**RECORDED INFORMATION:**
⟨
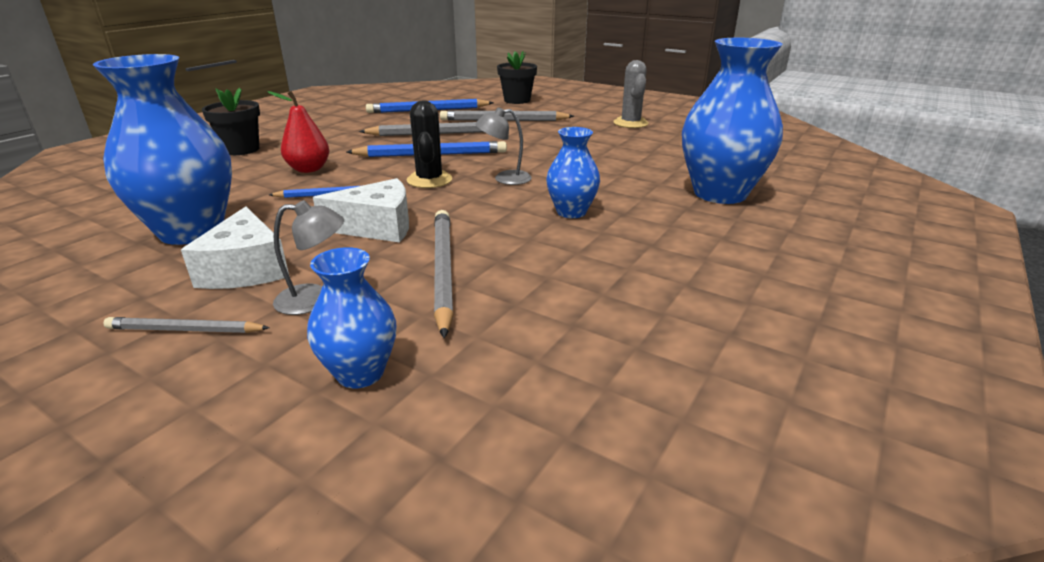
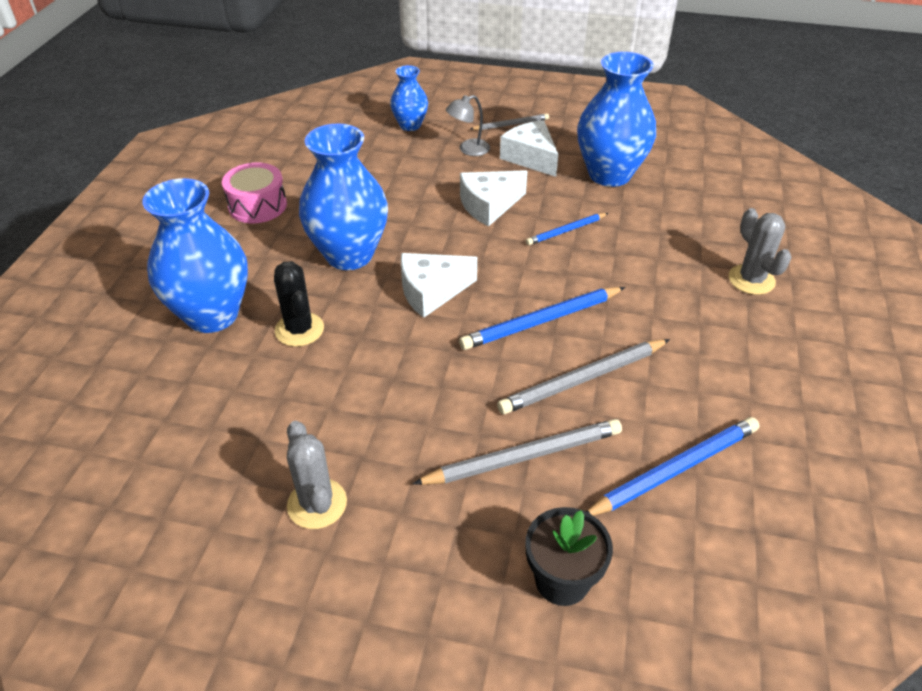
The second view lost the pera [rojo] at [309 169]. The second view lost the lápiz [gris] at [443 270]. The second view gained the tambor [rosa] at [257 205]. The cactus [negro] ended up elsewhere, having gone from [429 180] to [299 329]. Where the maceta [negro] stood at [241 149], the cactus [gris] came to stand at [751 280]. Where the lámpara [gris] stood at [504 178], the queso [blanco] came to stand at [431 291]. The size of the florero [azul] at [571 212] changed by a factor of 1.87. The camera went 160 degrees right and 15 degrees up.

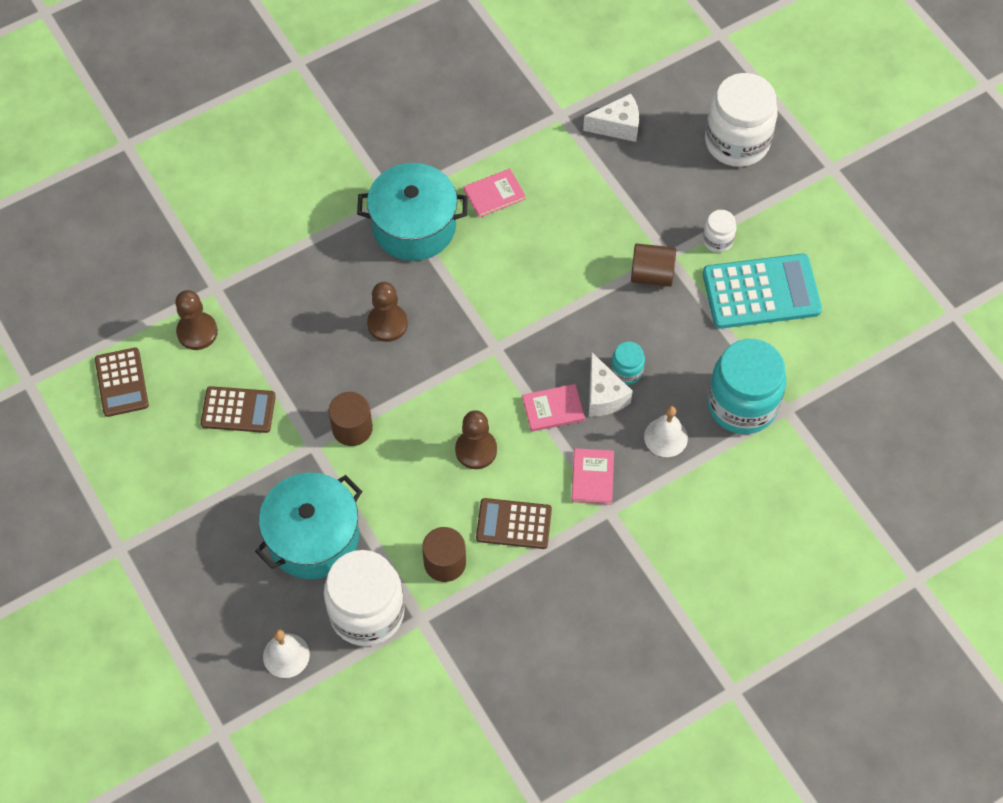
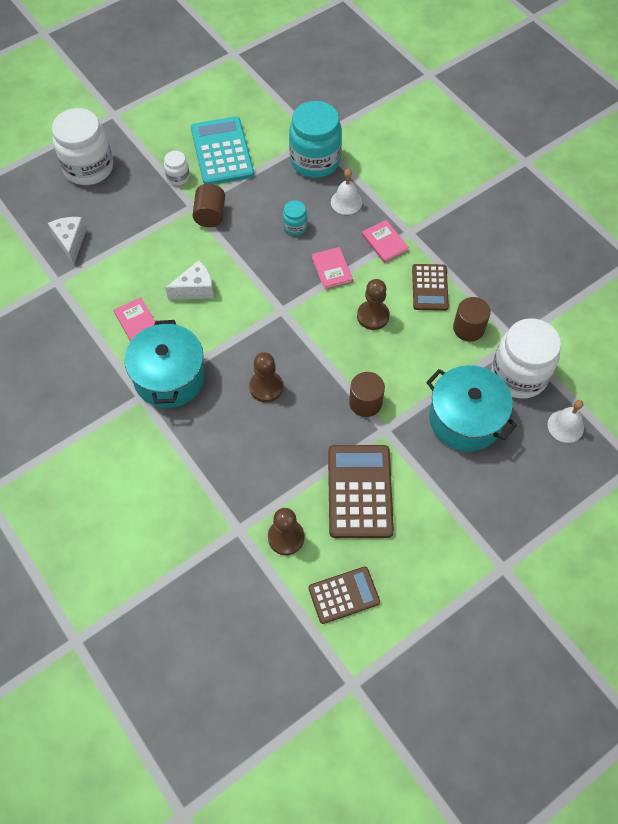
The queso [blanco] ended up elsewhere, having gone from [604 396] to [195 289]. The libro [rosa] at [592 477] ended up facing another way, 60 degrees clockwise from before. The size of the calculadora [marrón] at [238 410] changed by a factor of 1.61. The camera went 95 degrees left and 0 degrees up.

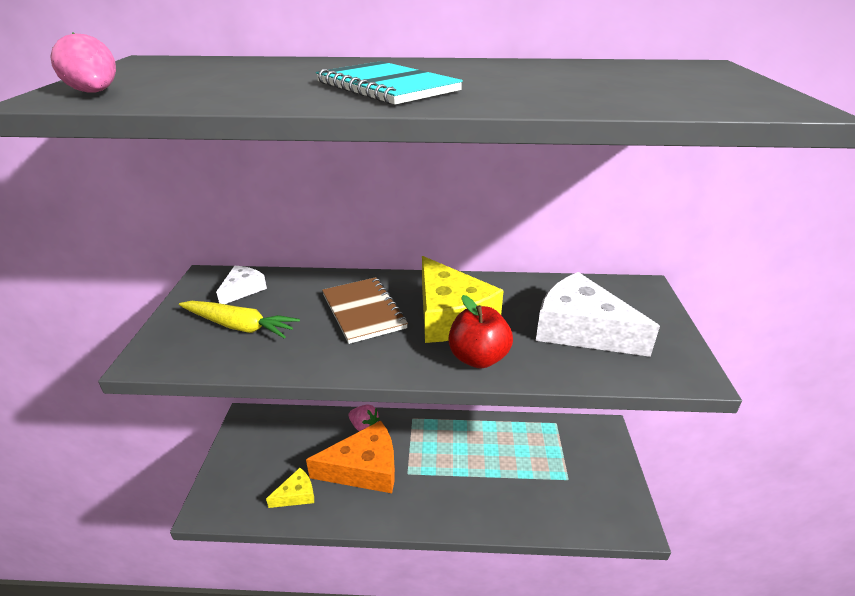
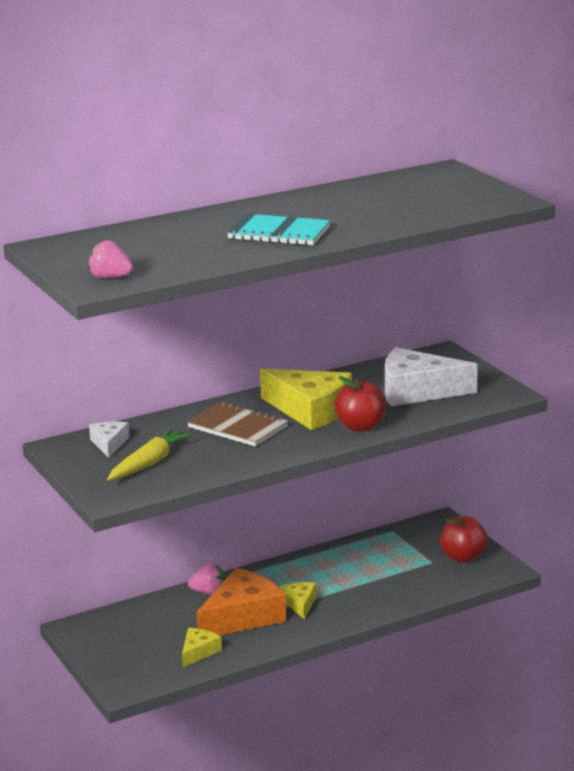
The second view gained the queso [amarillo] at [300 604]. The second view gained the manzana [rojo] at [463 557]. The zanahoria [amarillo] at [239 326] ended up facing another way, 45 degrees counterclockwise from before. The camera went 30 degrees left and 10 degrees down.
⟩
**EXERCISE PROMPT:**
Repeat the listing above word for word and leave its images out.

**RESPONSE BELOW:**
The second view lost the pera [rojo] at [309 169]. The second view lost the lápiz [gris] at [443 270]. The second view gained the tambor [rosa] at [257 205]. The cactus [negro] ended up elsewhere, having gone from [429 180] to [299 329]. Where the maceta [negro] stood at [241 149], the cactus [gris] came to stand at [751 280]. Where the lámpara [gris] stood at [504 178], the queso [blanco] came to stand at [431 291]. The size of the florero [azul] at [571 212] changed by a factor of 1.87. The camera went 160 degrees right and 15 degrees up.

The queso [blanco] ended up elsewhere, having gone from [604 396] to [195 289]. The libro [rosa] at [592 477] ended up facing another way, 60 degrees clockwise from before. The size of the calculadora [marrón] at [238 410] changed by a factor of 1.61. The camera went 95 degrees left and 0 degrees up.

The second view gained the queso [amarillo] at [300 604]. The second view gained the manzana [rojo] at [463 557]. The zanahoria [amarillo] at [239 326] ended up facing another way, 45 degrees counterclockwise from before. The camera went 30 degrees left and 10 degrees down.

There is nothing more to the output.